— Your objective —
Copy exactly the lines of the records below, and only those lines, beginning with the line that contains "pink triangle: (115, 109)" and ending with the line that contains "gray cross: (312, 1546)".

— Data for processing —
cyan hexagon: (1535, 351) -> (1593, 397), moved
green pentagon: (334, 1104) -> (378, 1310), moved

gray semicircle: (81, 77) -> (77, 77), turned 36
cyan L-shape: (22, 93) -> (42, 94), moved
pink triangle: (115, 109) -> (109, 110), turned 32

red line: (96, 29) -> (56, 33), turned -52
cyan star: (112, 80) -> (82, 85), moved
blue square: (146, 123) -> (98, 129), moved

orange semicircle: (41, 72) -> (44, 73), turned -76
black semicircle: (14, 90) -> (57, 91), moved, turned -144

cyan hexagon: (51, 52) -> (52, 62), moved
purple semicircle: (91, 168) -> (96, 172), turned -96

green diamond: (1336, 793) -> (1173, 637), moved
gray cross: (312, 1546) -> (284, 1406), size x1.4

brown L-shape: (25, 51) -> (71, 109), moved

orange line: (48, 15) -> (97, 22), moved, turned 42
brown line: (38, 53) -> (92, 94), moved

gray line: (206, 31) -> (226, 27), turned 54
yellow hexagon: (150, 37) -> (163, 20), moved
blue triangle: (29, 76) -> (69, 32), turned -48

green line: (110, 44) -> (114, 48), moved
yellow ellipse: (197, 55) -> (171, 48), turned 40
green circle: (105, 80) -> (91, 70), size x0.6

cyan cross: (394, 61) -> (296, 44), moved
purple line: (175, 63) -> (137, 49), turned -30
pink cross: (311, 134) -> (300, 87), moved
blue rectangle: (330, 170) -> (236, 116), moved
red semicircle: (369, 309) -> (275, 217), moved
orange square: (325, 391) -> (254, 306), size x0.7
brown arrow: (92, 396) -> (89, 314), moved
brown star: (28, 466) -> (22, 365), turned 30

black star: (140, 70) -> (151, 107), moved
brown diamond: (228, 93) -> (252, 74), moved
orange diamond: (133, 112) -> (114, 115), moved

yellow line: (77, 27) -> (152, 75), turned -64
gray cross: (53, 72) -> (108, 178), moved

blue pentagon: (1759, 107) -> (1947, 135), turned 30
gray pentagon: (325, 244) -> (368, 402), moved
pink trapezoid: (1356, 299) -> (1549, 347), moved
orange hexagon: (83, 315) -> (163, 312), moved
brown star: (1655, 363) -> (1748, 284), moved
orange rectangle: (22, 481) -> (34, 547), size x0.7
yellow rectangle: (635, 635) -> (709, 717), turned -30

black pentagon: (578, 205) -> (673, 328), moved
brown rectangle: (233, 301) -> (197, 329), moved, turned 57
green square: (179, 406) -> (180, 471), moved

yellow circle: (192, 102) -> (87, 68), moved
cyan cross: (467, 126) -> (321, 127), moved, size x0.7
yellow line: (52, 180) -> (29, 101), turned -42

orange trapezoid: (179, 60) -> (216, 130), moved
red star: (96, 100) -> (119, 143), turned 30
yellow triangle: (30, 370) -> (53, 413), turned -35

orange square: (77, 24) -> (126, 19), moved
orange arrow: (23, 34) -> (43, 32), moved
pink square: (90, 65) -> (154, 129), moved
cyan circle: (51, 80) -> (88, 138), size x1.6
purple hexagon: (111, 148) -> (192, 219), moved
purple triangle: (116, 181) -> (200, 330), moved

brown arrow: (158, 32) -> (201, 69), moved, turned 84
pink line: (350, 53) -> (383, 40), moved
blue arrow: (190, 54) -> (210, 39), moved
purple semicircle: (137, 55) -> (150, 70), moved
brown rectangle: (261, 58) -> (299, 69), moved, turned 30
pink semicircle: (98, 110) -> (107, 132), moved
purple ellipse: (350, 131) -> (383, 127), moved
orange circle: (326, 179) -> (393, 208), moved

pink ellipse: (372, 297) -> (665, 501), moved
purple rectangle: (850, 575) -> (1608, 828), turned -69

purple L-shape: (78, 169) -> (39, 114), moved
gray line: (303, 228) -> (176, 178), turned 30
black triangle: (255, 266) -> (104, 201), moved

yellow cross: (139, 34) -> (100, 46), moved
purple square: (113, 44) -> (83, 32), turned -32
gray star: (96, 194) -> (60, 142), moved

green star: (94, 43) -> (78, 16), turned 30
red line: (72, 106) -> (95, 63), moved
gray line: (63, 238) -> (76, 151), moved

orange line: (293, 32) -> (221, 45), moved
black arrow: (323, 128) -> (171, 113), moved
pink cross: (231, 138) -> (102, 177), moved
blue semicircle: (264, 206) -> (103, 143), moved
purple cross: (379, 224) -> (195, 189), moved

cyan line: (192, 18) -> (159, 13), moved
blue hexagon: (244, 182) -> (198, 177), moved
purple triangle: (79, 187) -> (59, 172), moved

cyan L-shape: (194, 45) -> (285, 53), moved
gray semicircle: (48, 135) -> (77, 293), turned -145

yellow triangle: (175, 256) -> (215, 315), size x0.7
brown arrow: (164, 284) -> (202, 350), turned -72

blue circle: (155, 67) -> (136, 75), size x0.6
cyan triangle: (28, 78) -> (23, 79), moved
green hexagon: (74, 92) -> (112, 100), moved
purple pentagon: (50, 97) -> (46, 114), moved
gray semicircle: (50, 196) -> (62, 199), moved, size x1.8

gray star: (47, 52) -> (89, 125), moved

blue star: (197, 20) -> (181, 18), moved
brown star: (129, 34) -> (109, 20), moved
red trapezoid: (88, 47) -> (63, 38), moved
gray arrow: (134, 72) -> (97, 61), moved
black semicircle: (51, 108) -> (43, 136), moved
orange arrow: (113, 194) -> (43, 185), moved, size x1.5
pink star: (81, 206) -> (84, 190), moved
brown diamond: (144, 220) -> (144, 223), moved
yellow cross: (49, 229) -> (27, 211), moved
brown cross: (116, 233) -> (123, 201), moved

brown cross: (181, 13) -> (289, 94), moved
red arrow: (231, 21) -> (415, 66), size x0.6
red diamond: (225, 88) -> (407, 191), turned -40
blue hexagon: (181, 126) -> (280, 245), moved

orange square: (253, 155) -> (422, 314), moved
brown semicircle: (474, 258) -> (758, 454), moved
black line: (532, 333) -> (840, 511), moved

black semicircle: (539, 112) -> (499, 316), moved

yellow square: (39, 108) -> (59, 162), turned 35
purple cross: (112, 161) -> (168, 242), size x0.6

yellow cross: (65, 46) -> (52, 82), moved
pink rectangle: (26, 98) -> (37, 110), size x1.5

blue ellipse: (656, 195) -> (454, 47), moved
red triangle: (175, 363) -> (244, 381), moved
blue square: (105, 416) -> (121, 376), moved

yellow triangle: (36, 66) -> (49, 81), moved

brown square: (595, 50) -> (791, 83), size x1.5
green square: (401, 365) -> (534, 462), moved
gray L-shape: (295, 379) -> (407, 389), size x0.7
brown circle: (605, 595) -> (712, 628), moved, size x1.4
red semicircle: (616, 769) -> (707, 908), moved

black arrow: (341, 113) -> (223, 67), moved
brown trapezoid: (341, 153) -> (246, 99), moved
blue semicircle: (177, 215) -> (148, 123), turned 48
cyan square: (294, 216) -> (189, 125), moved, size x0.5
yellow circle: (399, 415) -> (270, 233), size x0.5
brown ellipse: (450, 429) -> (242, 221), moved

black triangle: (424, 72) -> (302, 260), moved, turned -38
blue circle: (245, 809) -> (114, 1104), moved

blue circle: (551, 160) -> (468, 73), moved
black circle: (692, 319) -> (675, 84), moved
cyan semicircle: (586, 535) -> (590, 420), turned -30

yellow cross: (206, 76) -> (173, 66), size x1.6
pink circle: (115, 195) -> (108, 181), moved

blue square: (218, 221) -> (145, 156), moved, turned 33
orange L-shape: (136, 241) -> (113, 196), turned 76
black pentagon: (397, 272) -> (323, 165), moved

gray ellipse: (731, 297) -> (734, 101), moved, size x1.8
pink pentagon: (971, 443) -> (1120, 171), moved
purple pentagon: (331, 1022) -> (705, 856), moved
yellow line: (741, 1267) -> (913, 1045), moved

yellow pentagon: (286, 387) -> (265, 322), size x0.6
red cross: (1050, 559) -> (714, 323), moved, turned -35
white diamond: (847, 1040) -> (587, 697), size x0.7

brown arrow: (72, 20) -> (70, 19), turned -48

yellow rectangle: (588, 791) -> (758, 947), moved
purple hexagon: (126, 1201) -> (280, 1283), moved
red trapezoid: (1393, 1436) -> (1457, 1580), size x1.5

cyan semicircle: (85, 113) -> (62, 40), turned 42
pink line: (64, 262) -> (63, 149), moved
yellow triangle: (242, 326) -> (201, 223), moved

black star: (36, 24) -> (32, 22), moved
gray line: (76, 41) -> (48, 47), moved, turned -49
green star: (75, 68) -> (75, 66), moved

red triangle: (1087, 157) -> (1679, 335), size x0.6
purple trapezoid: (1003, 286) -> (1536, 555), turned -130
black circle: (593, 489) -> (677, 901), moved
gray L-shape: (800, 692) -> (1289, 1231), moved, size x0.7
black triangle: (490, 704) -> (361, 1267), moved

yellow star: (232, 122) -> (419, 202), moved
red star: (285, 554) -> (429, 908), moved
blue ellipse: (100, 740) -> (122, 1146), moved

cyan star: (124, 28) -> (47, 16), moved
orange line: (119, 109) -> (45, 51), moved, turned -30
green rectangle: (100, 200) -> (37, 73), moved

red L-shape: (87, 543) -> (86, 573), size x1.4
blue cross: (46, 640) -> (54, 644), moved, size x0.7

— Reply to the task —
pink triangle: (115, 109) -> (109, 110), turned 32

red line: (96, 29) -> (56, 33), turned -52
cyan star: (112, 80) -> (82, 85), moved
blue square: (146, 123) -> (98, 129), moved

orange semicircle: (41, 72) -> (44, 73), turned -76
black semicircle: (14, 90) -> (57, 91), moved, turned -144

cyan hexagon: (51, 52) -> (52, 62), moved
purple semicircle: (91, 168) -> (96, 172), turned -96

green diamond: (1336, 793) -> (1173, 637), moved
gray cross: (312, 1546) -> (284, 1406), size x1.4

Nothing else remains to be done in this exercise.